WORK INSTRUCTIONS: Word for word, print each line of the listing below; pictures stay out.

Dataset records:
··········

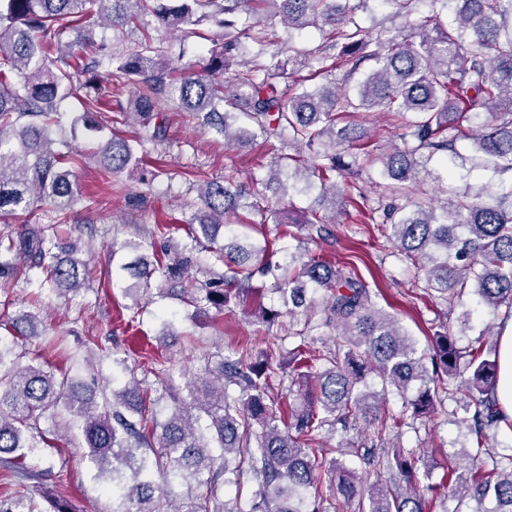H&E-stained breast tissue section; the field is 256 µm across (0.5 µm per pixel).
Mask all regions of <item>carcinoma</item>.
I'll return each instance as SVG.
<instances>
[{
	"label": "carcinoma",
	"instance_id": "1",
	"mask_svg": "<svg viewBox=\"0 0 512 512\" xmlns=\"http://www.w3.org/2000/svg\"><path fill=\"white\" fill-rule=\"evenodd\" d=\"M367 2L0 0V281L59 296L80 292L91 277L68 228L78 205L90 210L97 200L79 195V155L56 138L58 106L82 77V113L72 119V137L94 142L93 157L109 176L138 171L150 183L163 175L151 165L149 147L168 142L169 100L226 146L245 147L261 137L295 150L279 157L268 178L254 179L251 191L231 173L201 184L197 211L157 227L166 248L153 252V259L139 253L140 242L121 245L132 257L119 264L122 275L112 285L131 300L130 321L141 315L142 296L154 284L159 297H177L194 324L258 292L252 287L257 276L274 279L280 304H257L261 322L272 327L285 314L304 316L301 327H288L294 348L286 372L273 362L272 350L254 361L246 345L232 355L221 347L206 351L203 365L181 387L164 366L144 369L140 379L127 360L115 358L130 378L109 396L65 372L24 361L14 337L40 336L38 316L25 310L5 315L0 466L11 473L14 489L0 497V512H41L25 484L40 478L28 458L48 450L58 456L55 479L68 472L69 456L50 438L56 429L81 432L87 457L112 494L111 512H238L220 489L225 476L243 472L251 483L252 512H329L334 503L321 492L324 479L334 498L355 512H426V463L385 436L435 410L455 382L467 393L465 409H473L476 449L462 463L448 457V493L474 500L473 512H512V458L504 468L488 446L487 431L502 418L492 398L498 365L484 356V337L462 351L445 331L433 337L432 353L420 352L397 320L377 307L378 293L344 263L285 246L275 250L267 235L254 242L235 229L242 214L254 212L263 224H299L308 240L323 241L336 212L352 204L356 223L385 225L395 249L423 272L429 297L452 311L470 286L483 306H503L512 316V180L486 201L467 187L448 188L440 202L415 196L419 175L431 171L437 154L456 153L461 140L470 143L482 167L512 174V0H430L449 15L420 22L412 16L421 0H382L405 20L408 34L360 24L356 11ZM244 6L254 22L240 28ZM269 15L297 32L316 27L323 42L236 70L242 40L255 43L259 56L273 43ZM209 21L222 34H204L201 26ZM102 23L139 31L136 47L114 40L112 51L103 53L94 38ZM153 23L209 41L205 70L231 77L204 80L166 63L149 31ZM303 69L309 70L304 80L321 77L326 84H299L296 74ZM129 85L137 91L128 102L114 97ZM239 106L244 111H235ZM108 109L116 110L112 127L91 118ZM361 112L397 116L399 143L385 153L370 150L367 132L356 123ZM130 116L137 131L129 136L120 126ZM350 151L380 165L388 206L371 207L351 196L352 164L344 160ZM290 167L288 180H281ZM274 185L301 197L313 194L314 205L295 218L261 206ZM39 205L45 224L9 230ZM194 270L206 279L194 278ZM323 326L339 336L326 350L318 346ZM150 375L171 402L162 422ZM277 375L299 400L285 424L271 389ZM373 375L381 380V394L367 386ZM388 391L402 399L398 414L387 406ZM361 422L376 429L378 443L350 440L337 452L361 459L363 477L322 453L324 435ZM175 486L184 488L178 504L171 499ZM488 499L494 508H483Z\"/></svg>",
	"mask_w": 512,
	"mask_h": 512
}]
</instances>
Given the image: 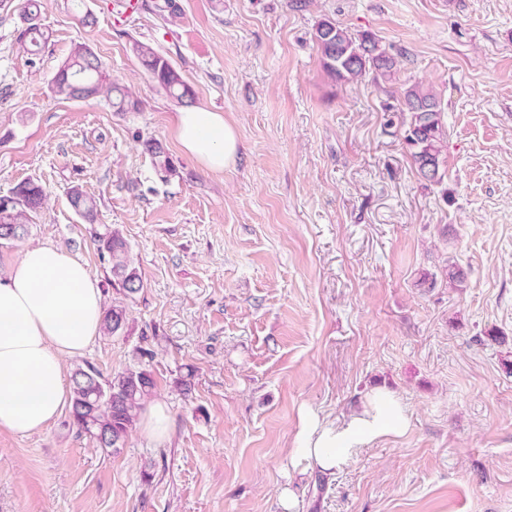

··········

EXERCISE RESPONSE:
H&E-stained breast tissue section; the field is 256 µm across (0.5 µm per pixel).
Mask all regions of <item>carcinoma</item>.
I'll return each instance as SVG.
<instances>
[{
	"label": "carcinoma",
	"instance_id": "1",
	"mask_svg": "<svg viewBox=\"0 0 512 512\" xmlns=\"http://www.w3.org/2000/svg\"><path fill=\"white\" fill-rule=\"evenodd\" d=\"M367 2L0 0V281L59 296L80 292L91 277L68 228L78 205L90 210L97 200L79 195V155L56 138L58 106L82 77V113L72 119V137L94 142L93 157L109 176L138 171L150 183L163 175L151 165L149 147L168 142L169 100L226 146L245 147L261 137L295 150L279 157L268 178L254 179L251 191L231 173L201 184L197 211L157 227L166 248L153 252V259L139 253L140 242L121 245L132 257L119 264L122 275L112 285L131 300L130 321L141 315L142 296L154 284L159 297H177L194 324L258 292L252 287L257 276L274 279L280 304H257L261 322L272 327L285 314L304 316L301 327H288L294 348L286 372L273 362L272 350L254 361L246 345L232 355L221 347L206 351L203 365L181 387L164 366L144 369L140 379L127 360L115 358L130 378L109 396L65 372L24 361L14 337L40 336L38 316L25 310L5 315L0 466L11 473L14 489L0 497V512H41L25 484L40 478L28 458L48 450L58 456L55 479L68 472L69 456L50 438L56 429L81 432L87 457L112 494L111 512H238L220 489L225 476L243 472L251 483L252 512H329L334 503L321 492L324 479L334 498L355 512H426V463L385 436L435 410L455 382L467 393L465 409H473L476 449L462 463L448 457V493L474 500L473 512H512V458L504 468L488 446L487 431L502 418L492 398L498 365L484 356V337L462 351L445 331L433 337L432 353L420 352L397 320L377 307L378 293L344 263L285 246L275 250L267 235L254 242L235 229L242 214L254 212L263 224H299L308 240L323 241L336 212L352 204L356 223L385 225L395 249L423 272L429 297L452 311L470 286L483 306H503L512 316V180L486 201L467 187L448 188L440 202L415 196L419 175L431 171L437 154L456 153L461 140L470 143L482 167L512 174V0H430L449 15L420 22L412 16L421 0H382L405 20L408 34L360 24L356 11ZM244 6L254 22L240 28ZM269 15L297 32L316 27L323 42L236 70L242 40L255 43L259 56L273 43ZM209 21L222 34H204L201 26ZM102 23L139 31L136 47L114 40L112 51L103 53L94 38ZM153 23L209 41L205 70L231 77L204 80L166 63L149 31ZM303 69L309 70L304 80L321 77L326 84H299L296 74ZM129 85L137 91L128 102L114 97ZM239 106L244 111H235ZM108 109L116 110L112 127L91 118ZM361 112L397 116L399 143L385 153L370 150L367 132L356 123ZM130 116L137 131L129 136L120 126ZM350 151L380 165L388 206L371 207L351 196L352 164L344 160ZM290 167L288 180H281ZM274 185L301 197L313 194L314 205L295 218L261 206ZM39 205L45 224L9 230ZM194 270L206 279L194 278ZM323 326L339 336L326 350L318 346ZM150 375L171 402L162 422ZM277 375L299 400L285 424L271 389ZM373 375L381 380V394L367 386ZM388 391L402 399L398 414L387 406ZM361 422L376 429L378 443L350 440L337 452L361 459L363 477L322 453L324 435ZM175 486L184 488L178 504L171 499ZM488 499L494 508H483Z\"/></svg>",
	"mask_w": 512,
	"mask_h": 512
}]
</instances>
Given the image: 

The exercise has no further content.